The entries below should be quoted exactly, with no pictures carried over.
Segment Open
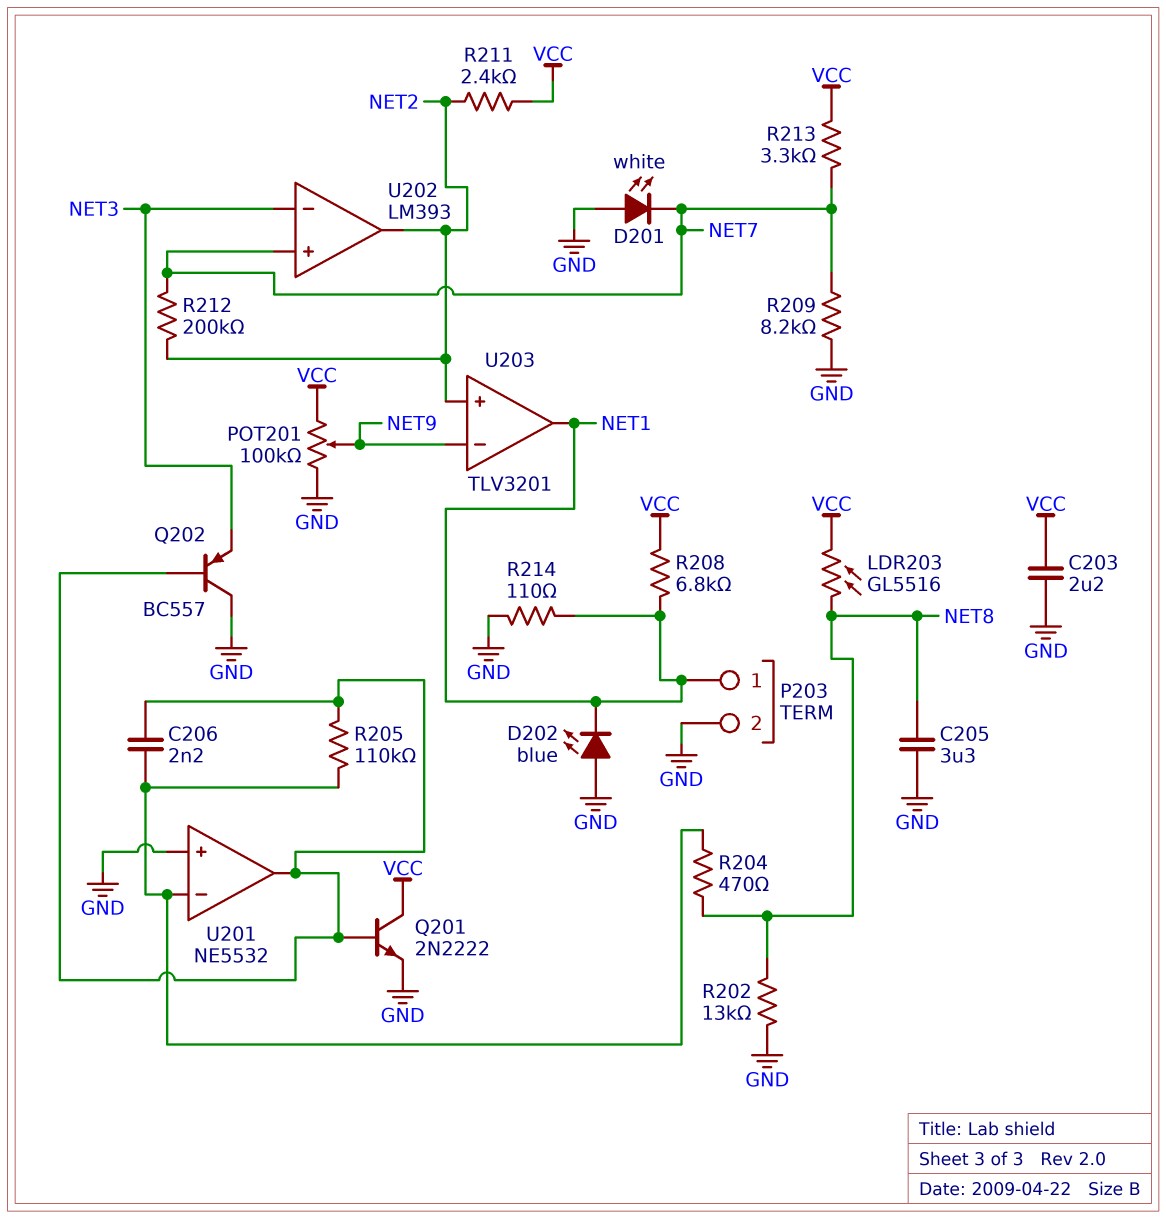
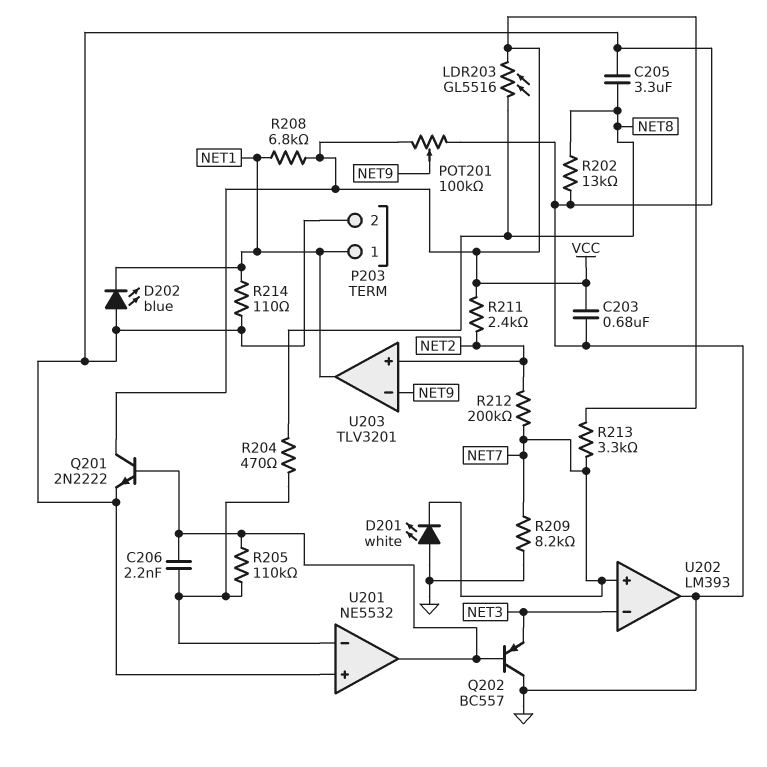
C203: 2.2uF (GND, VCC) -> 680nF (GND, VCC)
U202 pin out: NET2 -> GND

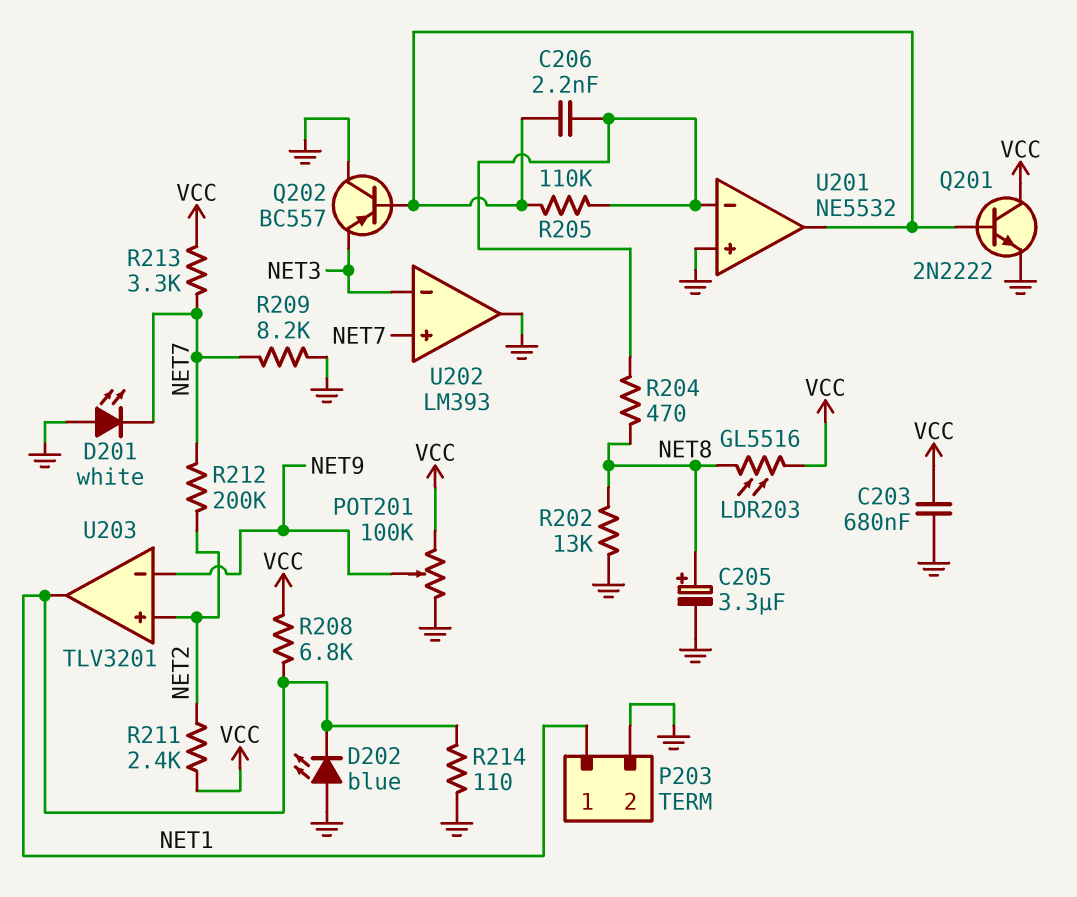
C205: 3.3uF (GND, NET8) -> 3.3uF (plus NET8, minus GND)

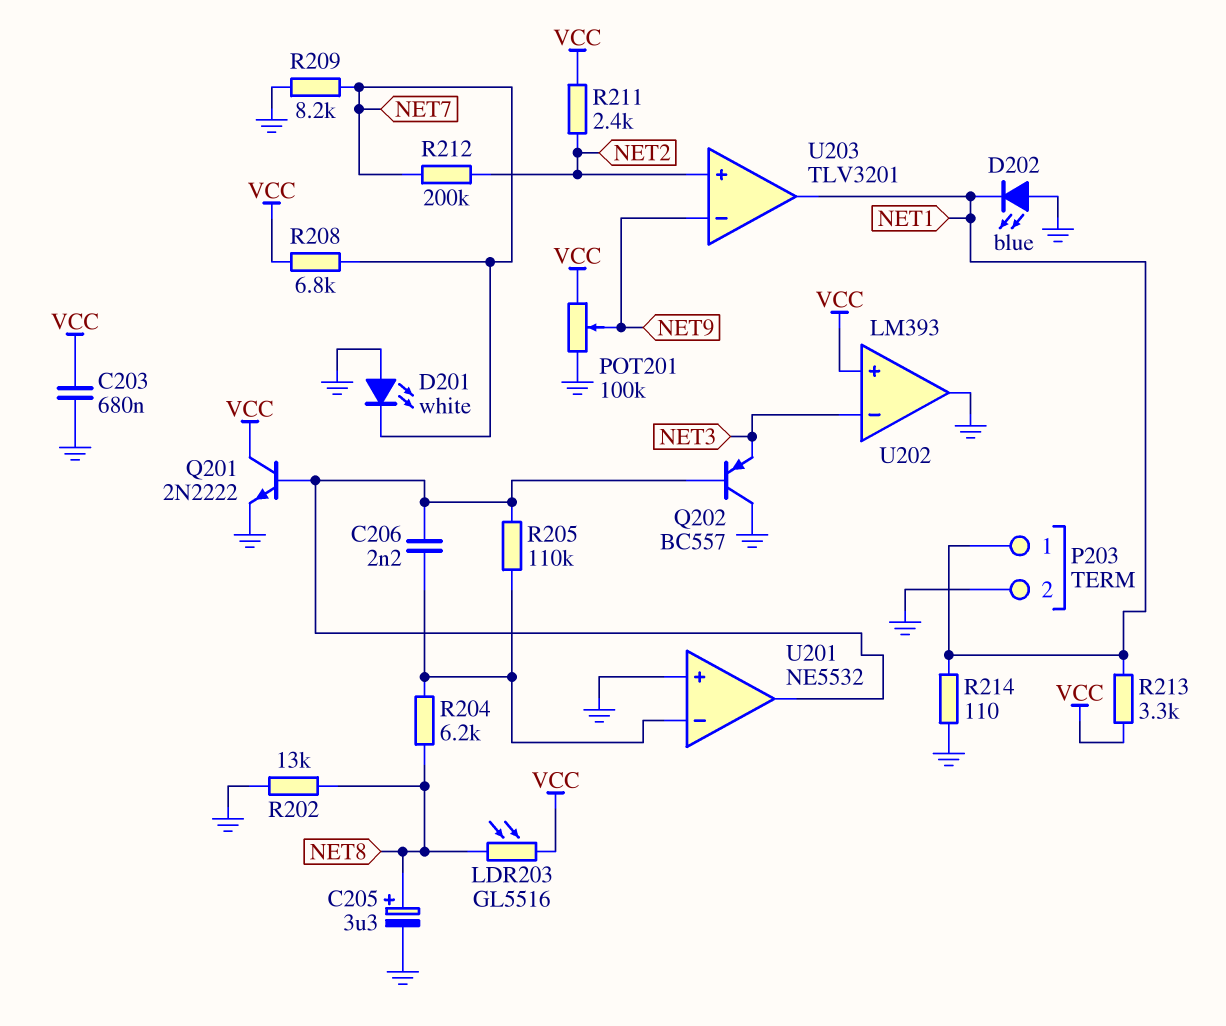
R204: 470 (NET8, U201/in-) -> 6.2k (NET8, U201/in-)
R208: 6.8k (NET1, VCC) -> 6.8k (NET7, VCC)
R213: 3.3k (NET7, VCC) -> 3.3k (NET1, VCC)
U202 pin in+: NET7 -> VCC

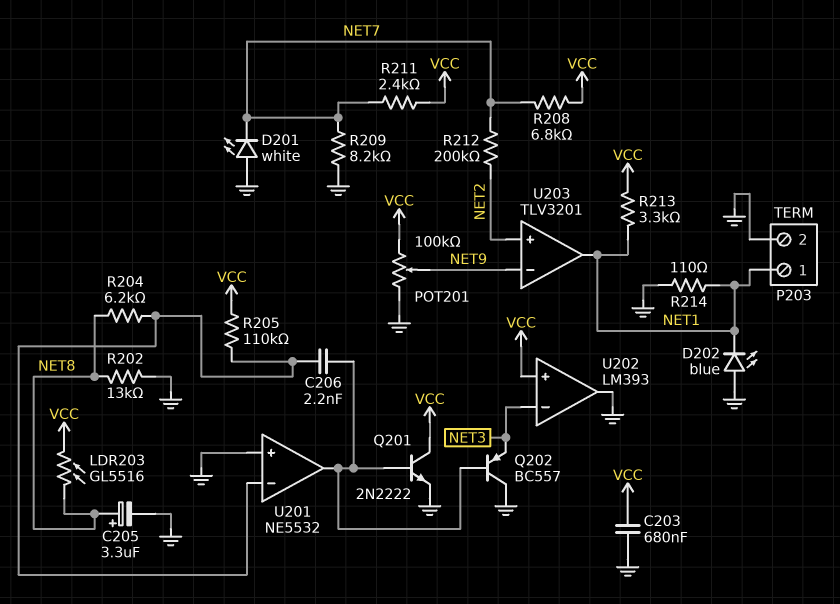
R205: 110k (U201/in-, U201/out) -> 110k (U201/in-, VCC)
R211: 2.4k (NET2, VCC) -> 2.4k (NET7, VCC)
Segment Closed
• WRITTEN REPLY:
C203: 2.2uF (GND, VCC) -> 680nF (GND, VCC)
U202 pin out: NET2 -> GND

C205: 3.3uF (GND, NET8) -> 3.3uF (plus NET8, minus GND)

R204: 470 (NET8, U201/in-) -> 6.2k (NET8, U201/in-)
R208: 6.8k (NET1, VCC) -> 6.8k (NET7, VCC)
R213: 3.3k (NET7, VCC) -> 3.3k (NET1, VCC)
U202 pin in+: NET7 -> VCC

R205: 110k (U201/in-, U201/out) -> 110k (U201/in-, VCC)
R211: 2.4k (NET2, VCC) -> 2.4k (NET7, VCC)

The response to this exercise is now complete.